[TASK DATA]
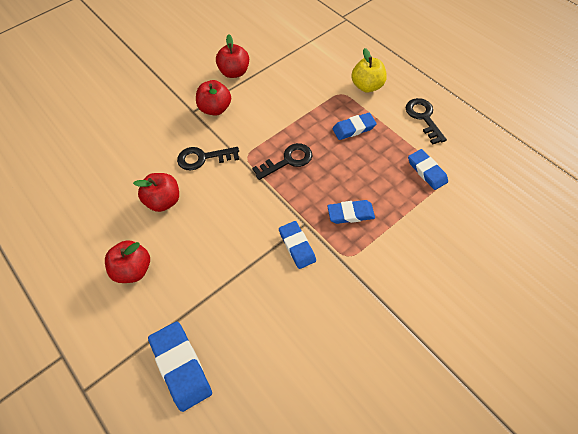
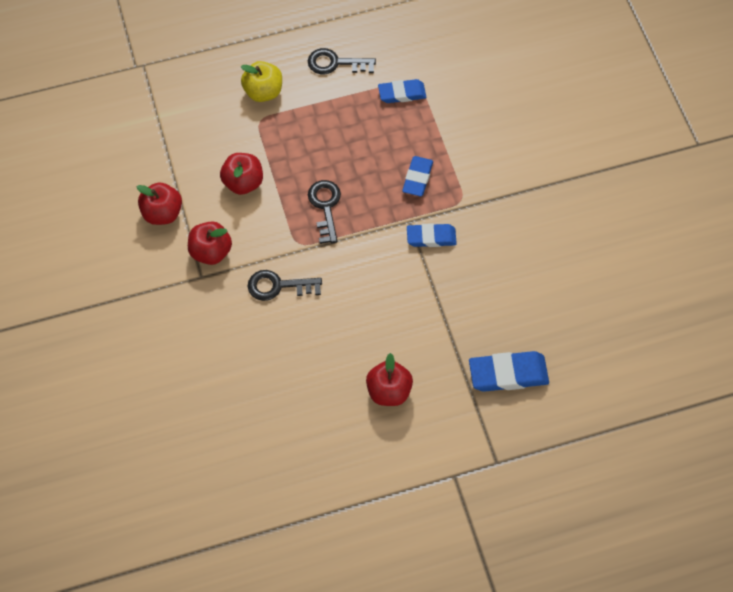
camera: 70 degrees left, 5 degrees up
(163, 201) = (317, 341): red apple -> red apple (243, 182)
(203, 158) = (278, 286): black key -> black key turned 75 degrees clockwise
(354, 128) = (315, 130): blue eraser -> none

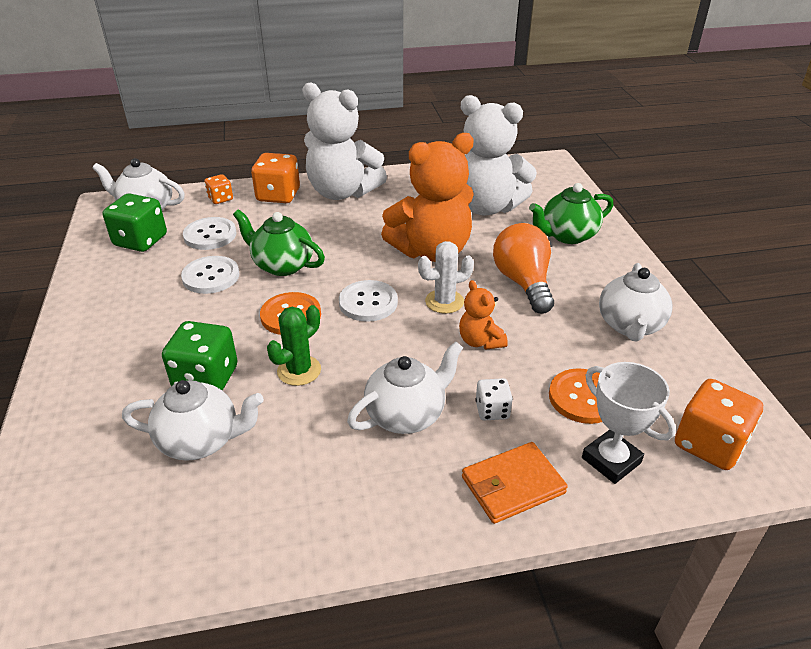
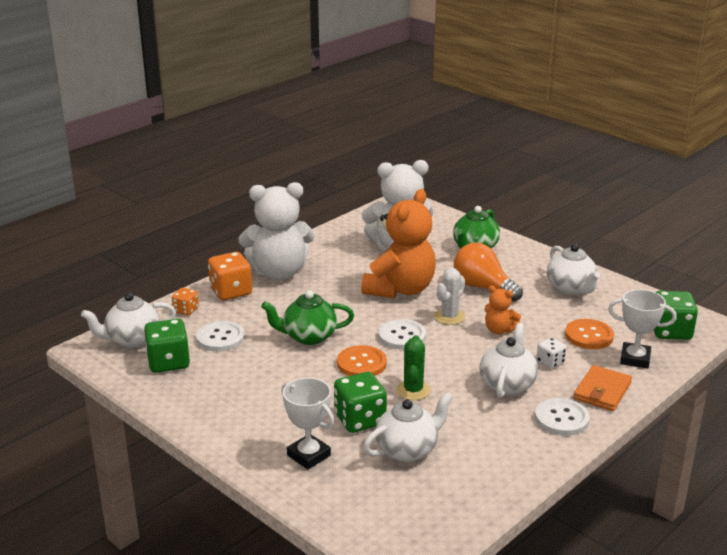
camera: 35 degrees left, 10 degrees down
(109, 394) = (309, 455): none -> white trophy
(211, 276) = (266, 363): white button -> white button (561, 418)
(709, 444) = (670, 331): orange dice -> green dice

[ACTION ITEM] Look for the line with "(109, 394) = (309, 455): none -> white trophy" in the records above. Repeat it and each line after it exactly.

[RESULT]
(109, 394) = (309, 455): none -> white trophy
(211, 276) = (266, 363): white button -> white button (561, 418)
(709, 444) = (670, 331): orange dice -> green dice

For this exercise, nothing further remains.